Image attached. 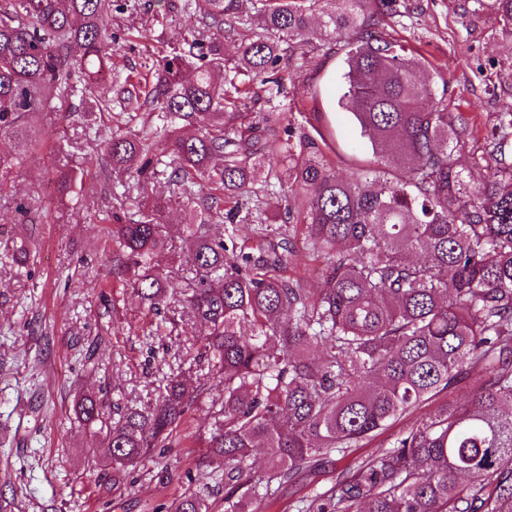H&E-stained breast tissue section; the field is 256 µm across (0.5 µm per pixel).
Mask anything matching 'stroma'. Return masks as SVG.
I'll return each mask as SVG.
<instances>
[{
    "label": "stroma",
    "instance_id": "stroma-1",
    "mask_svg": "<svg viewBox=\"0 0 512 512\" xmlns=\"http://www.w3.org/2000/svg\"><path fill=\"white\" fill-rule=\"evenodd\" d=\"M406 16L384 30L412 48L447 82V97L474 124L483 143L494 116L512 112V32L491 9L474 0H408ZM138 13H112L118 71L139 69L148 50L184 48L195 18L168 11L165 0H141ZM274 71L282 79L276 98L288 112L294 135L324 134V151L347 177L372 158L349 112L338 105L345 55L335 40L307 54L281 46ZM98 88L75 93L56 111L30 114L45 136L14 166L0 190V512H165V505L191 487L207 496L212 512H224V493L213 472L192 468L191 439L177 436L164 458L172 472L159 487L157 466L146 462L112 482L106 443L79 423L78 396L105 403L143 405L155 400L164 377L175 372L180 345L192 343L193 322L173 335L147 336L149 313L123 301L112 274V248L97 222L110 207L112 169L100 143L110 116L90 121L85 112ZM84 171L87 190L63 197L56 179L63 169ZM27 246L25 264L12 255ZM399 420L335 465L288 488L266 512H297V500L326 491L356 461L389 448Z\"/></svg>",
    "mask_w": 512,
    "mask_h": 512
}]
</instances>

▸ AIM
Exactly reproduce the lines beginning with the one that contains "Mask anything matching" and ending with the last line of the material, both included. Leave out everything else.

▸ SOLUTION TO THE PROBLEM
Mask anything matching 'stroma'. Return masks as SVG.
I'll return each mask as SVG.
<instances>
[{
    "label": "stroma",
    "instance_id": "stroma-1",
    "mask_svg": "<svg viewBox=\"0 0 512 512\" xmlns=\"http://www.w3.org/2000/svg\"><path fill=\"white\" fill-rule=\"evenodd\" d=\"M406 16L384 30L412 48L447 82V97L474 124L483 143L494 116L512 112V32L491 9L474 0H408ZM138 13H112L118 71L139 69L148 50L184 48L195 18L168 11L165 0H141ZM274 71L282 79L276 98L288 112L294 135L324 134V151L347 177L372 158L349 112L338 105L345 55L335 40L307 54L281 46ZM98 88L75 93L56 111L30 114L45 136L14 166L0 190V512H165V505L191 487L207 496L212 512H224V493L213 472L192 468L191 439L177 436L164 458L172 472L159 487L157 466L146 462L112 482L106 443L79 423L78 396L105 403L143 405L155 400L164 377L175 372L180 345L192 343L193 322L173 335L147 336L149 313L123 301L112 274V248L97 222L110 207L112 169L100 143L110 116L90 121L85 112ZM84 171L87 190L63 197L56 179L63 169ZM27 246L25 264L12 255ZM399 420L335 465L288 488L266 512H297V500L326 491L356 461L389 448Z\"/></svg>",
    "mask_w": 512,
    "mask_h": 512
}]
</instances>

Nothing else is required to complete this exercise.